### Task requirements
All of the entries below should be copied exactly as they appear.

===== Data for this exercise =====

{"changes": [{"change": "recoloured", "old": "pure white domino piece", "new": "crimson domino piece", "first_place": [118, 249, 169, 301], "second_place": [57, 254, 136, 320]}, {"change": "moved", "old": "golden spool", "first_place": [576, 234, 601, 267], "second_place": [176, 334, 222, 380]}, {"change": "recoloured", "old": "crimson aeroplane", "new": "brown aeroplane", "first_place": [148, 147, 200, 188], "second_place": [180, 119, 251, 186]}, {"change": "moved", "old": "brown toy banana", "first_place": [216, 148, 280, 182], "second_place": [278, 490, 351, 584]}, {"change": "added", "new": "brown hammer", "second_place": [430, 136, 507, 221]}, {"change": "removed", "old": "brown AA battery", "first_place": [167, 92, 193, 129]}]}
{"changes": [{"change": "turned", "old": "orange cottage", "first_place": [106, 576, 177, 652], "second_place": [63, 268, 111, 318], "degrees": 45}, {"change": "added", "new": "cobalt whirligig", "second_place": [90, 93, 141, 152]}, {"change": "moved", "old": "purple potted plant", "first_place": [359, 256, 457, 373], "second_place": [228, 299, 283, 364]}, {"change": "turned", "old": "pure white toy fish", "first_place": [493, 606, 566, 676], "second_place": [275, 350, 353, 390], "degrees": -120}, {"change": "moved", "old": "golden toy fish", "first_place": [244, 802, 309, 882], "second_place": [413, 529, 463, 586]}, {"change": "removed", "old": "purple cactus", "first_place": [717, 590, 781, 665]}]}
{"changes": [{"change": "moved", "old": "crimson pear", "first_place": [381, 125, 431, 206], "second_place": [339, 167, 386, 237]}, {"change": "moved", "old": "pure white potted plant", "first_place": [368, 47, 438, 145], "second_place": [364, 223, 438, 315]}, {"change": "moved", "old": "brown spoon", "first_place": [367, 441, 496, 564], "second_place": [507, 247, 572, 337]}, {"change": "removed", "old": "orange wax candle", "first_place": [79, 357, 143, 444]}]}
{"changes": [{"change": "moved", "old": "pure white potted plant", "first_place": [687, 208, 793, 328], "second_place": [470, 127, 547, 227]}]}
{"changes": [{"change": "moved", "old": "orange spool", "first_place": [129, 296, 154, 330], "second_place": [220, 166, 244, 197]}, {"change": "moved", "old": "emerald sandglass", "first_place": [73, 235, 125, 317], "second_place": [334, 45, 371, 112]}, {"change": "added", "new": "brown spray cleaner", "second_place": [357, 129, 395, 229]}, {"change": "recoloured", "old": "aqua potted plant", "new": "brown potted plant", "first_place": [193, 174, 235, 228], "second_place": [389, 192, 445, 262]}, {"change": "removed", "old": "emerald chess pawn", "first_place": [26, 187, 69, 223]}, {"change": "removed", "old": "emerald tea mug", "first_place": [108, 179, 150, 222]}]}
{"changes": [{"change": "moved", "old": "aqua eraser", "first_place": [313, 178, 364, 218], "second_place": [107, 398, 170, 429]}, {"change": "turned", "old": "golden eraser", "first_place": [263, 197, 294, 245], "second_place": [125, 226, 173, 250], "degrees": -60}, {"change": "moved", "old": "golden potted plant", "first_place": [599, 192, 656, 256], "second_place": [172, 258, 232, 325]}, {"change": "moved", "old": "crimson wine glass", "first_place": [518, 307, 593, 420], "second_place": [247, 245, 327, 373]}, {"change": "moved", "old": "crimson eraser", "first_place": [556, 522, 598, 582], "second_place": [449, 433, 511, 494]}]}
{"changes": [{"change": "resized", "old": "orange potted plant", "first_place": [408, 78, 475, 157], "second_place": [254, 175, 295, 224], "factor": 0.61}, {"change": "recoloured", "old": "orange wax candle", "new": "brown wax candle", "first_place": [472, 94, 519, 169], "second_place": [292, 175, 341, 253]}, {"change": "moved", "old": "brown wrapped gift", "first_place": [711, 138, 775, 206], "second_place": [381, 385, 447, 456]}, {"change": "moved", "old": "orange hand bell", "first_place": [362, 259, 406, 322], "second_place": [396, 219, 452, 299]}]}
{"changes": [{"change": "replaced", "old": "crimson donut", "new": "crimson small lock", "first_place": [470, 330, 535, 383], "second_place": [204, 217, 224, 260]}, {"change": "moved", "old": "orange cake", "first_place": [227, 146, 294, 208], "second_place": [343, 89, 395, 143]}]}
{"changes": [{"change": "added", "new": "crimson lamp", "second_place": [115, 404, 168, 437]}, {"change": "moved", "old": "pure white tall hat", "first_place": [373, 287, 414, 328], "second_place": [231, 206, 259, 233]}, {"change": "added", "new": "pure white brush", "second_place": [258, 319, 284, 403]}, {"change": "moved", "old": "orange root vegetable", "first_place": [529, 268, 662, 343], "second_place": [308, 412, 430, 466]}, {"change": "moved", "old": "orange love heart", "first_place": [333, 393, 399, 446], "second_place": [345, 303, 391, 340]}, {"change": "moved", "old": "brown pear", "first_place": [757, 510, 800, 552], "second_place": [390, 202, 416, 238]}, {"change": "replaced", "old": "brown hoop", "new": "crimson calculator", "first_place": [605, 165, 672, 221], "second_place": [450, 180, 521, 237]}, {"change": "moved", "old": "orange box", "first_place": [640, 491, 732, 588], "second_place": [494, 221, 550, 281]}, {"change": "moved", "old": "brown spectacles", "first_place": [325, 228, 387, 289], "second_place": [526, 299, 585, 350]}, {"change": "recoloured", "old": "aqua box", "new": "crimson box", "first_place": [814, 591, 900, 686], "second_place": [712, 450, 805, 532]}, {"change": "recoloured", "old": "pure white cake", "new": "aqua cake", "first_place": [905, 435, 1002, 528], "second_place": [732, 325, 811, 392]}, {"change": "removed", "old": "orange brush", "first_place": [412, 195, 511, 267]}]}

=====

### Exercise result
{"changes": [{"change": "recoloured", "old": "pure white domino piece", "new": "crimson domino piece", "first_place": [118, 249, 169, 301], "second_place": [57, 254, 136, 320]}, {"change": "moved", "old": "golden spool", "first_place": [576, 234, 601, 267], "second_place": [176, 334, 222, 380]}, {"change": "recoloured", "old": "crimson aeroplane", "new": "brown aeroplane", "first_place": [148, 147, 200, 188], "second_place": [180, 119, 251, 186]}, {"change": "moved", "old": "brown toy banana", "first_place": [216, 148, 280, 182], "second_place": [278, 490, 351, 584]}, {"change": "added", "new": "brown hammer", "second_place": [430, 136, 507, 221]}, {"change": "removed", "old": "brown AA battery", "first_place": [167, 92, 193, 129]}]}
{"changes": [{"change": "turned", "old": "orange cottage", "first_place": [106, 576, 177, 652], "second_place": [63, 268, 111, 318], "degrees": 45}, {"change": "added", "new": "cobalt whirligig", "second_place": [90, 93, 141, 152]}, {"change": "moved", "old": "purple potted plant", "first_place": [359, 256, 457, 373], "second_place": [228, 299, 283, 364]}, {"change": "turned", "old": "pure white toy fish", "first_place": [493, 606, 566, 676], "second_place": [275, 350, 353, 390], "degrees": -120}, {"change": "moved", "old": "golden toy fish", "first_place": [244, 802, 309, 882], "second_place": [413, 529, 463, 586]}, {"change": "removed", "old": "purple cactus", "first_place": [717, 590, 781, 665]}]}
{"changes": [{"change": "moved", "old": "crimson pear", "first_place": [381, 125, 431, 206], "second_place": [339, 167, 386, 237]}, {"change": "moved", "old": "pure white potted plant", "first_place": [368, 47, 438, 145], "second_place": [364, 223, 438, 315]}, {"change": "moved", "old": "brown spoon", "first_place": [367, 441, 496, 564], "second_place": [507, 247, 572, 337]}, {"change": "removed", "old": "orange wax candle", "first_place": [79, 357, 143, 444]}]}
{"changes": [{"change": "moved", "old": "pure white potted plant", "first_place": [687, 208, 793, 328], "second_place": [470, 127, 547, 227]}]}
{"changes": [{"change": "moved", "old": "orange spool", "first_place": [129, 296, 154, 330], "second_place": [220, 166, 244, 197]}, {"change": "moved", "old": "emerald sandglass", "first_place": [73, 235, 125, 317], "second_place": [334, 45, 371, 112]}, {"change": "added", "new": "brown spray cleaner", "second_place": [357, 129, 395, 229]}, {"change": "recoloured", "old": "aqua potted plant", "new": "brown potted plant", "first_place": [193, 174, 235, 228], "second_place": [389, 192, 445, 262]}, {"change": "removed", "old": "emerald chess pawn", "first_place": [26, 187, 69, 223]}, {"change": "removed", "old": "emerald tea mug", "first_place": [108, 179, 150, 222]}]}
{"changes": [{"change": "moved", "old": "aqua eraser", "first_place": [313, 178, 364, 218], "second_place": [107, 398, 170, 429]}, {"change": "turned", "old": "golden eraser", "first_place": [263, 197, 294, 245], "second_place": [125, 226, 173, 250], "degrees": -60}, {"change": "moved", "old": "golden potted plant", "first_place": [599, 192, 656, 256], "second_place": [172, 258, 232, 325]}, {"change": "moved", "old": "crimson wine glass", "first_place": [518, 307, 593, 420], "second_place": [247, 245, 327, 373]}, {"change": "moved", "old": "crimson eraser", "first_place": [556, 522, 598, 582], "second_place": [449, 433, 511, 494]}]}
{"changes": [{"change": "resized", "old": "orange potted plant", "first_place": [408, 78, 475, 157], "second_place": [254, 175, 295, 224], "factor": 0.61}, {"change": "recoloured", "old": "orange wax candle", "new": "brown wax candle", "first_place": [472, 94, 519, 169], "second_place": [292, 175, 341, 253]}, {"change": "moved", "old": "brown wrapped gift", "first_place": [711, 138, 775, 206], "second_place": [381, 385, 447, 456]}, {"change": "moved", "old": "orange hand bell", "first_place": [362, 259, 406, 322], "second_place": [396, 219, 452, 299]}]}
{"changes": [{"change": "replaced", "old": "crimson donut", "new": "crimson small lock", "first_place": [470, 330, 535, 383], "second_place": [204, 217, 224, 260]}, {"change": "moved", "old": "orange cake", "first_place": [227, 146, 294, 208], "second_place": [343, 89, 395, 143]}]}
{"changes": [{"change": "added", "new": "crimson lamp", "second_place": [115, 404, 168, 437]}, {"change": "moved", "old": "pure white tall hat", "first_place": [373, 287, 414, 328], "second_place": [231, 206, 259, 233]}, {"change": "added", "new": "pure white brush", "second_place": [258, 319, 284, 403]}, {"change": "moved", "old": "orange root vegetable", "first_place": [529, 268, 662, 343], "second_place": [308, 412, 430, 466]}, {"change": "moved", "old": "orange love heart", "first_place": [333, 393, 399, 446], "second_place": [345, 303, 391, 340]}, {"change": "moved", "old": "brown pear", "first_place": [757, 510, 800, 552], "second_place": [390, 202, 416, 238]}, {"change": "replaced", "old": "brown hoop", "new": "crimson calculator", "first_place": [605, 165, 672, 221], "second_place": [450, 180, 521, 237]}, {"change": "moved", "old": "orange box", "first_place": [640, 491, 732, 588], "second_place": [494, 221, 550, 281]}, {"change": "moved", "old": "brown spectacles", "first_place": [325, 228, 387, 289], "second_place": [526, 299, 585, 350]}, {"change": "recoloured", "old": "aqua box", "new": "crimson box", "first_place": [814, 591, 900, 686], "second_place": [712, 450, 805, 532]}, {"change": "recoloured", "old": "pure white cake", "new": "aqua cake", "first_place": [905, 435, 1002, 528], "second_place": [732, 325, 811, 392]}, {"change": "removed", "old": "orange brush", "first_place": [412, 195, 511, 267]}]}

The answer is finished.